Collected data entries
↓
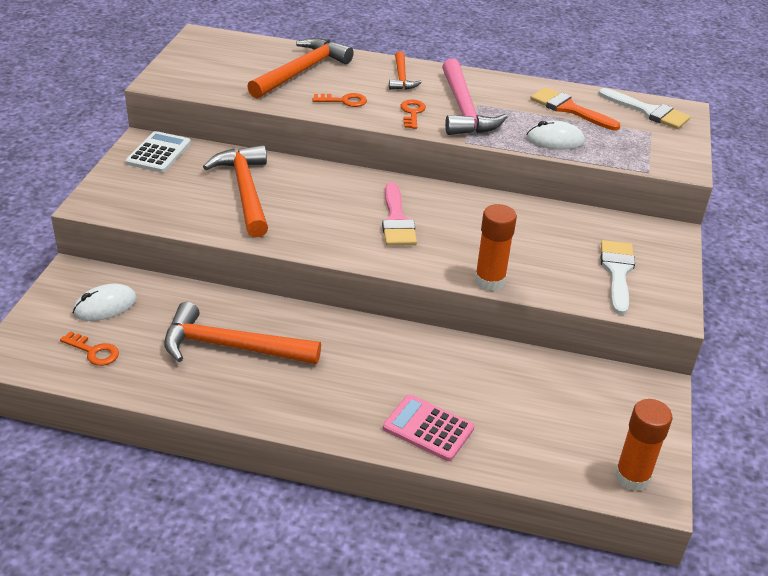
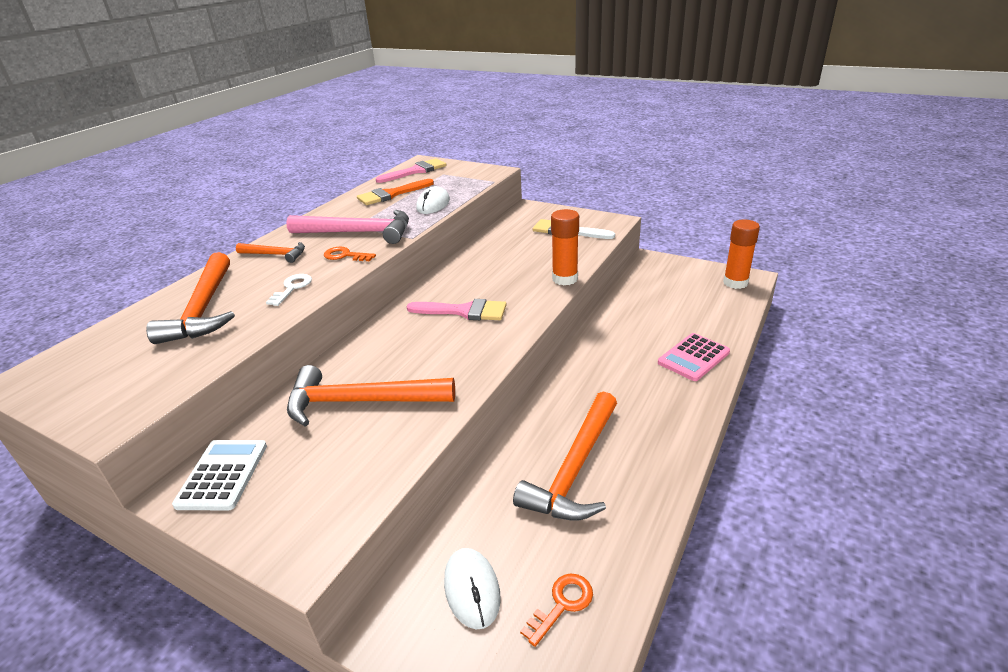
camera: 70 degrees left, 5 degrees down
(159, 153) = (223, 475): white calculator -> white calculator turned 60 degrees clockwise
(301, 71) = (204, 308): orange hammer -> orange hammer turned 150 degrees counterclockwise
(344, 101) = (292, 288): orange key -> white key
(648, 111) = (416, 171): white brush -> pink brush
↑
↓
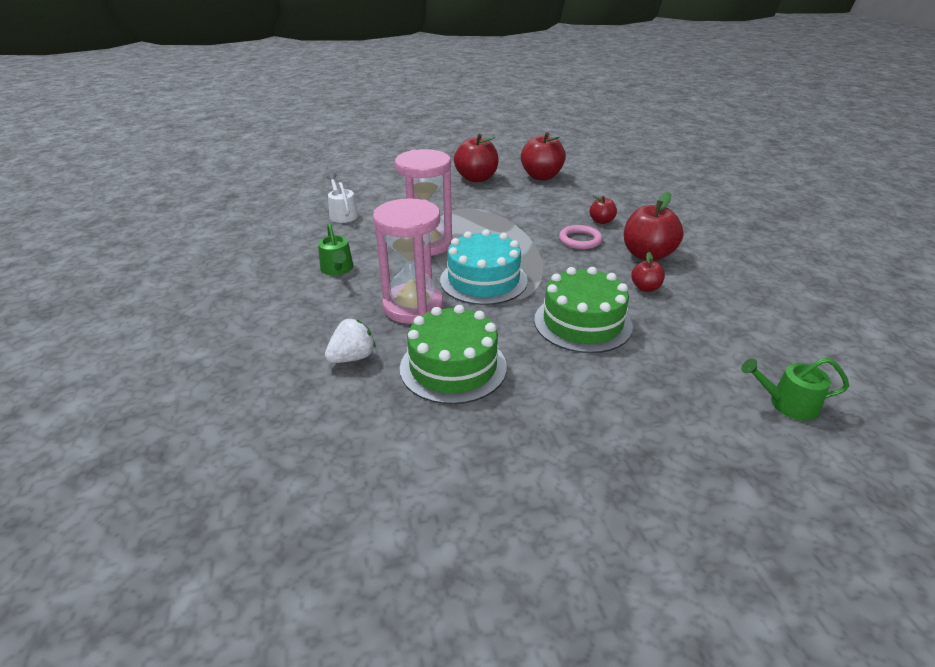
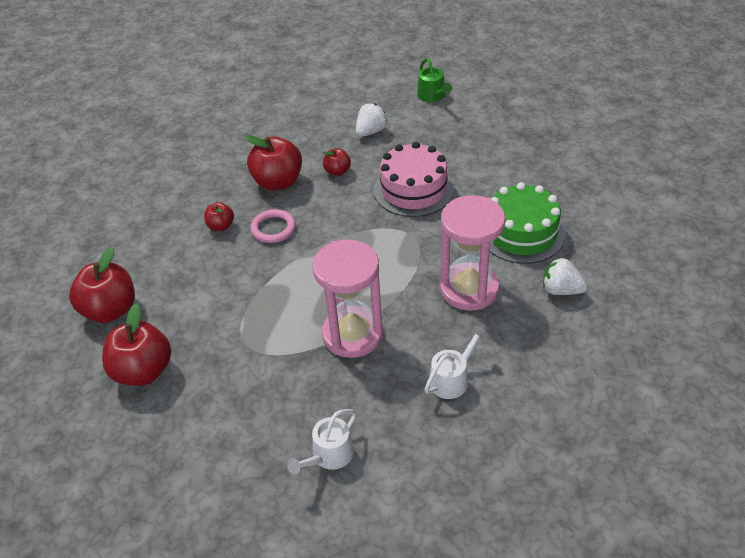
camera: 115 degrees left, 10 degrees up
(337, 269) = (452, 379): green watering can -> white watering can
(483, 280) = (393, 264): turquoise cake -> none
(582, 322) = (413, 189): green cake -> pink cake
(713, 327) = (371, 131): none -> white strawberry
↑
## WORK REQUIRED
Say how many lines above include "white". The number alone is the answer.

## TASK OUTPUT
5